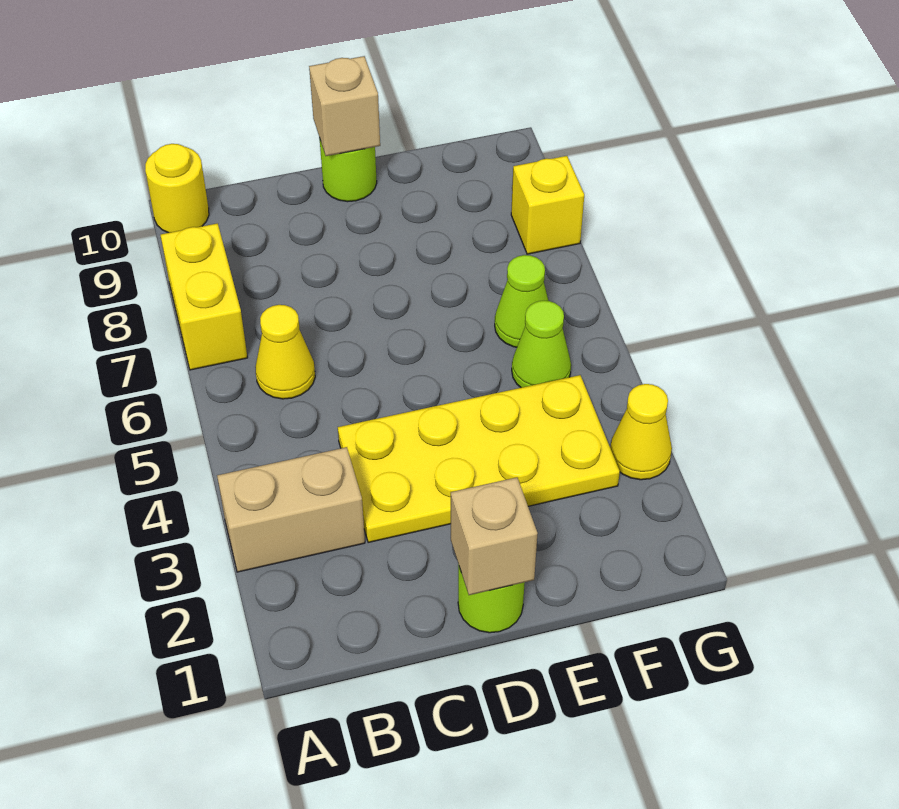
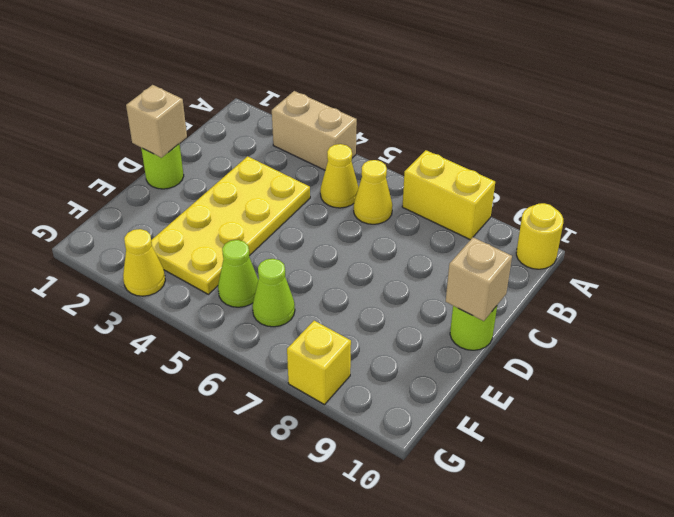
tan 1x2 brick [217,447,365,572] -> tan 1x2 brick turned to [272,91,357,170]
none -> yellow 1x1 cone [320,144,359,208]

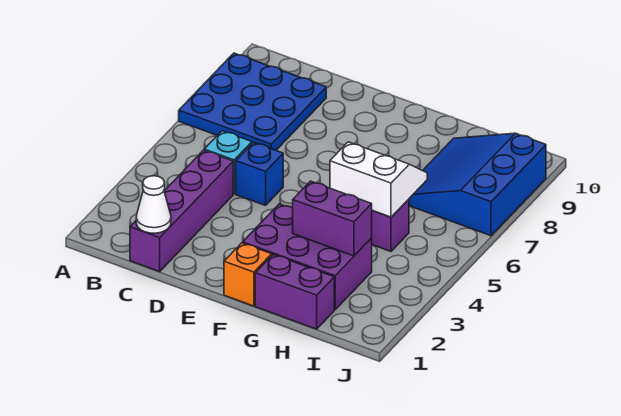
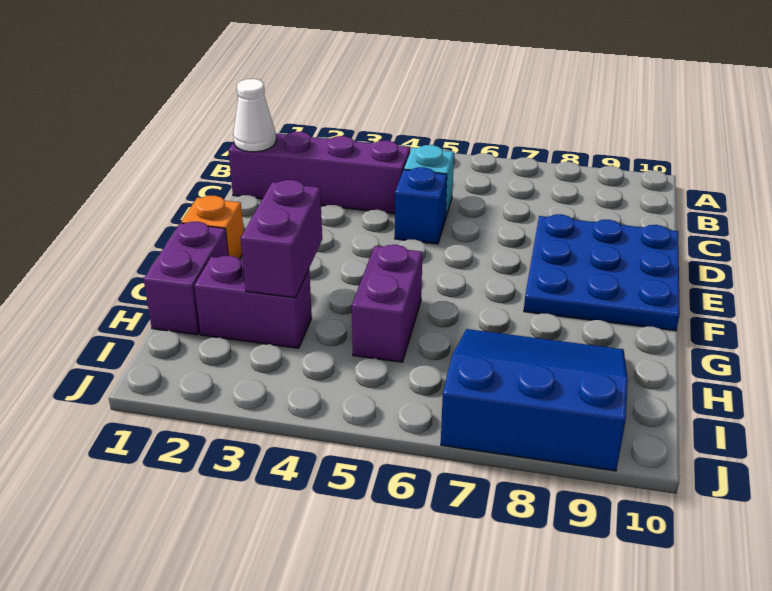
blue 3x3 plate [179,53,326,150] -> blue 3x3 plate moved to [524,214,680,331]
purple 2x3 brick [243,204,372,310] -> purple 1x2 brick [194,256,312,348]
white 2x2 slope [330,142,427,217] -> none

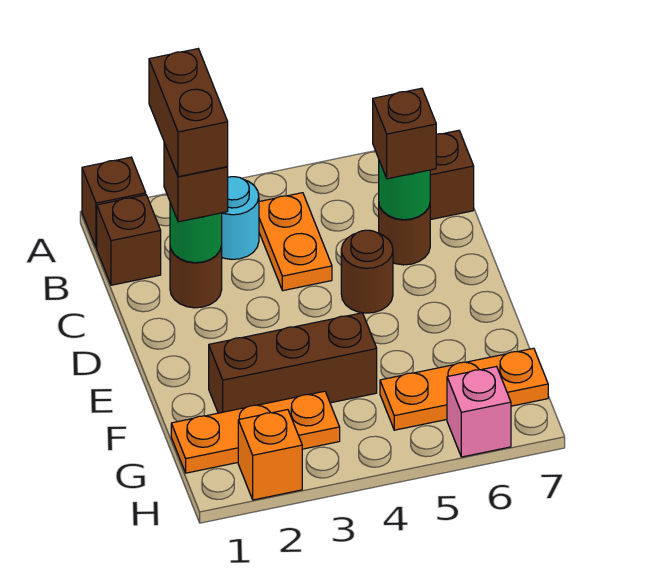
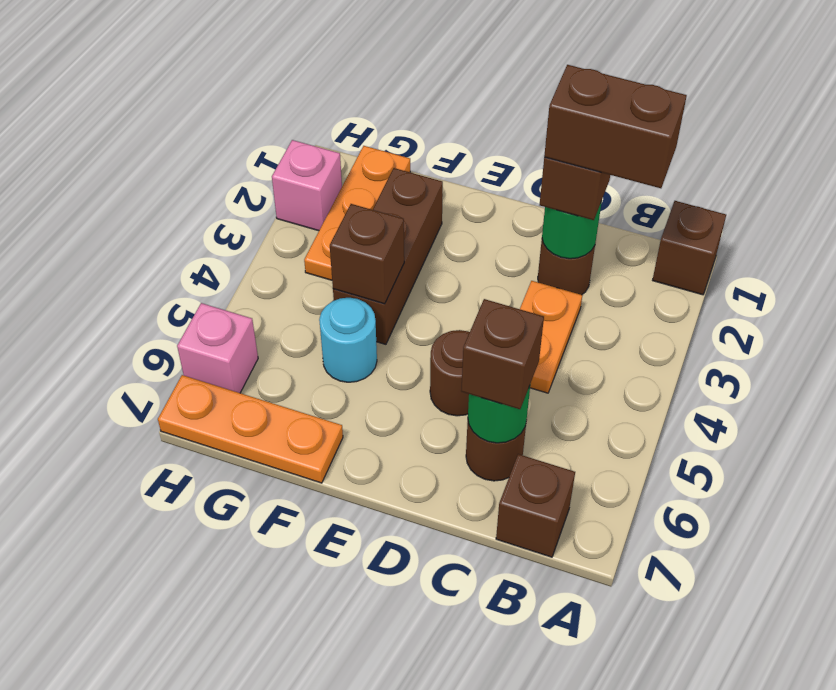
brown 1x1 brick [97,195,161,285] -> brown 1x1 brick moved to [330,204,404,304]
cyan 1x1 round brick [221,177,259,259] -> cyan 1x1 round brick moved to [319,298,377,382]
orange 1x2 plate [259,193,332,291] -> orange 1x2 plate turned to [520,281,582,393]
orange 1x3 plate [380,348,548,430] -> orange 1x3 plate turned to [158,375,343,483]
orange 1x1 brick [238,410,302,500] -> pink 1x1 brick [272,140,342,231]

--- --- ---

* _TO DO_
The expected result is the complete listing above, printed exactly, with no pictures.

* _THE ANSWER_
tan 1x2 brick [217,447,365,572] -> tan 1x2 brick turned to [272,91,357,170]
none -> yellow 1x1 cone [320,144,359,208]

blue 3x3 plate [179,53,326,150] -> blue 3x3 plate moved to [524,214,680,331]
purple 2x3 brick [243,204,372,310] -> purple 1x2 brick [194,256,312,348]
white 2x2 slope [330,142,427,217] -> none

brown 1x1 brick [97,195,161,285] -> brown 1x1 brick moved to [330,204,404,304]
cyan 1x1 round brick [221,177,259,259] -> cyan 1x1 round brick moved to [319,298,377,382]
orange 1x2 plate [259,193,332,291] -> orange 1x2 plate turned to [520,281,582,393]
orange 1x3 plate [380,348,548,430] -> orange 1x3 plate turned to [158,375,343,483]
orange 1x1 brick [238,410,302,500] -> pink 1x1 brick [272,140,342,231]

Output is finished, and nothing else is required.